- What you are asked to do:
Return the listing below unchanged, except that the pictures are dropped.

- Source data:
· · · · ·

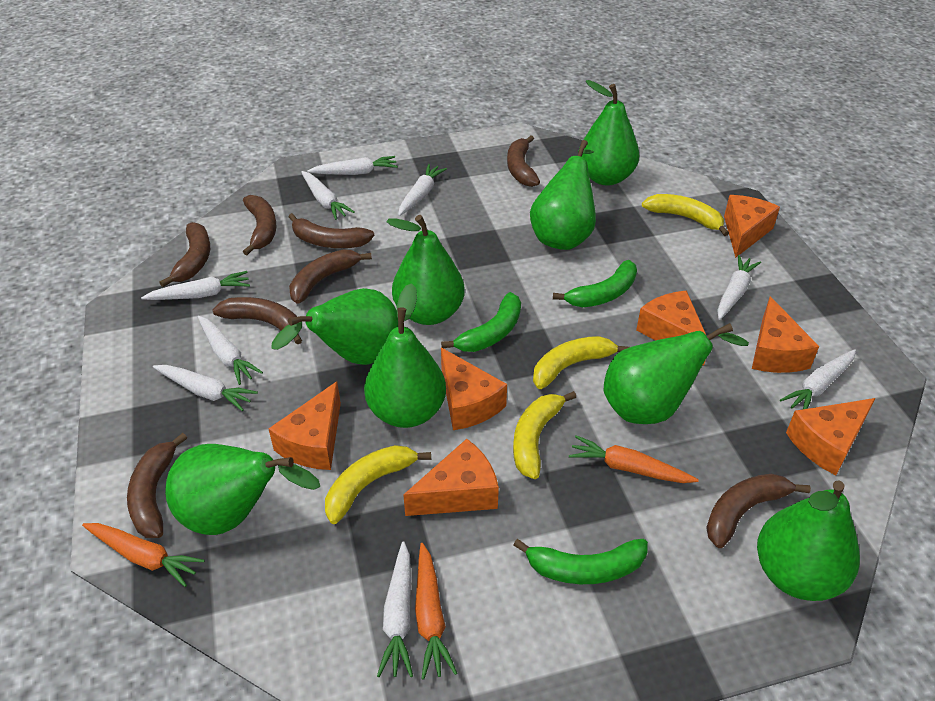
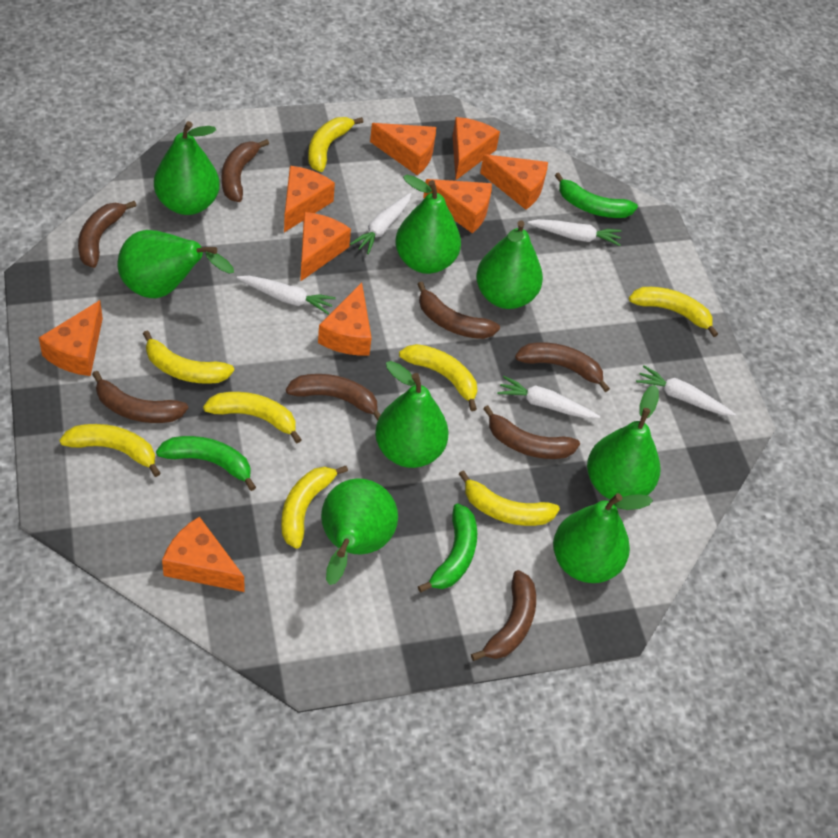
orange carrot: 3 -> 0
orange cheese: 7 -> 9
white carrot: 9 -> 5
yellow banana: 4 -> 8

· · · · ·

- Result below:
orange carrot: 3 -> 0
orange cheese: 7 -> 9
white carrot: 9 -> 5
yellow banana: 4 -> 8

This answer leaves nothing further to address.